= Aim of the exercise =
First find the line containing "R112: none -> 15k (+24V, IC104/PA0)" in the data, then set it down exactly along with every line after it, through the last.

= Task data =
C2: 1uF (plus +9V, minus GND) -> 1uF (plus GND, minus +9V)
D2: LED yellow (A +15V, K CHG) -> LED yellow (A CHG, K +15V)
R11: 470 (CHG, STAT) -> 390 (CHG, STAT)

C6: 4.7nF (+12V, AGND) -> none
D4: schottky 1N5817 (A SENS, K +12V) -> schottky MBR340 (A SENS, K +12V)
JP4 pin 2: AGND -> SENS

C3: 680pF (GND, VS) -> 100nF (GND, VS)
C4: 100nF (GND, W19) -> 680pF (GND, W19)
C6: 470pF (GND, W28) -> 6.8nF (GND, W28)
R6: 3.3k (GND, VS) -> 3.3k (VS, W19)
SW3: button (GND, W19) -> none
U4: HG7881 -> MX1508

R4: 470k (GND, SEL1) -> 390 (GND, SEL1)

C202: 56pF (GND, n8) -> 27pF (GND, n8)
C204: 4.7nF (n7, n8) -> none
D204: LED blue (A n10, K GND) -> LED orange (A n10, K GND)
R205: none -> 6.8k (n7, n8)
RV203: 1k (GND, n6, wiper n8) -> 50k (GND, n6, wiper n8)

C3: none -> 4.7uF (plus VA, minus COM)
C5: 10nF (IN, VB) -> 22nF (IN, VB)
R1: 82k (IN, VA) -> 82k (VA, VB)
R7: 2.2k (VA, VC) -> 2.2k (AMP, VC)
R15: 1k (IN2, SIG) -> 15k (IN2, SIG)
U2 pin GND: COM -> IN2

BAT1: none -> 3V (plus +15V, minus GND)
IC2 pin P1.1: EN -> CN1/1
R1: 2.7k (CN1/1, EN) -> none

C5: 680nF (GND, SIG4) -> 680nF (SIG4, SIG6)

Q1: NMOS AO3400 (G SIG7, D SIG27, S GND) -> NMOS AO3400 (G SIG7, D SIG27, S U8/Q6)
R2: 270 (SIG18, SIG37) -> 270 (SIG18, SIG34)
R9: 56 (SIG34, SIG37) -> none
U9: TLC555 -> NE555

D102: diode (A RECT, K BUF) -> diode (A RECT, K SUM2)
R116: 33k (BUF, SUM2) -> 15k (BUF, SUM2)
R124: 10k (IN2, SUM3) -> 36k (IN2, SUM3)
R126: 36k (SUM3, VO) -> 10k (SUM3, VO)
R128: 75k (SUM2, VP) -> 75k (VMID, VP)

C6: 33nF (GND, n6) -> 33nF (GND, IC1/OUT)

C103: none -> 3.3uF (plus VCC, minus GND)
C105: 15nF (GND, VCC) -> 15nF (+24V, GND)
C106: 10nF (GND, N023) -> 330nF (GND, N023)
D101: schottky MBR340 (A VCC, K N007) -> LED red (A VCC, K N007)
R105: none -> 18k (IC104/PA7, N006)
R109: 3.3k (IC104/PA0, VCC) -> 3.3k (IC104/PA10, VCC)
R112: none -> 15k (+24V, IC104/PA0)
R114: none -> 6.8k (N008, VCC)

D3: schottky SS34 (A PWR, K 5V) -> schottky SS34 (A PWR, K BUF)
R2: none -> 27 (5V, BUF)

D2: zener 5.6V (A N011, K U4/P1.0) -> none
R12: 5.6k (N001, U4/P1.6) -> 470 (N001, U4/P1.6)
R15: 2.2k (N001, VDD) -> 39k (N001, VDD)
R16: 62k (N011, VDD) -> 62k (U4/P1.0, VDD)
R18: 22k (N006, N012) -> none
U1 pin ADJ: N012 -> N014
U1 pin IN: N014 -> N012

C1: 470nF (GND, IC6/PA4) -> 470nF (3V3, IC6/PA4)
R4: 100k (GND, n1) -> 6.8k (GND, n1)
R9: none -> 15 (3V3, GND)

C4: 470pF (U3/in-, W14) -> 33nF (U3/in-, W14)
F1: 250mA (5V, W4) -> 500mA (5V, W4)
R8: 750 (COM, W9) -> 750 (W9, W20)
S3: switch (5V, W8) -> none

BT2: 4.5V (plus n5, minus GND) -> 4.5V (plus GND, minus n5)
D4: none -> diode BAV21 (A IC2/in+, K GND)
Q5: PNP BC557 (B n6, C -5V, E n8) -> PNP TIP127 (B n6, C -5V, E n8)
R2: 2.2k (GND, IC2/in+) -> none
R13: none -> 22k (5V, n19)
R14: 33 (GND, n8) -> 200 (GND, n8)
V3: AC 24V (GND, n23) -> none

= Answer to the problem =
R112: none -> 15k (+24V, IC104/PA0)
R114: none -> 6.8k (N008, VCC)

D3: schottky SS34 (A PWR, K 5V) -> schottky SS34 (A PWR, K BUF)
R2: none -> 27 (5V, BUF)

D2: zener 5.6V (A N011, K U4/P1.0) -> none
R12: 5.6k (N001, U4/P1.6) -> 470 (N001, U4/P1.6)
R15: 2.2k (N001, VDD) -> 39k (N001, VDD)
R16: 62k (N011, VDD) -> 62k (U4/P1.0, VDD)
R18: 22k (N006, N012) -> none
U1 pin ADJ: N012 -> N014
U1 pin IN: N014 -> N012

C1: 470nF (GND, IC6/PA4) -> 470nF (3V3, IC6/PA4)
R4: 100k (GND, n1) -> 6.8k (GND, n1)
R9: none -> 15 (3V3, GND)

C4: 470pF (U3/in-, W14) -> 33nF (U3/in-, W14)
F1: 250mA (5V, W4) -> 500mA (5V, W4)
R8: 750 (COM, W9) -> 750 (W9, W20)
S3: switch (5V, W8) -> none

BT2: 4.5V (plus n5, minus GND) -> 4.5V (plus GND, minus n5)
D4: none -> diode BAV21 (A IC2/in+, K GND)
Q5: PNP BC557 (B n6, C -5V, E n8) -> PNP TIP127 (B n6, C -5V, E n8)
R2: 2.2k (GND, IC2/in+) -> none
R13: none -> 22k (5V, n19)
R14: 33 (GND, n8) -> 200 (GND, n8)
V3: AC 24V (GND, n23) -> none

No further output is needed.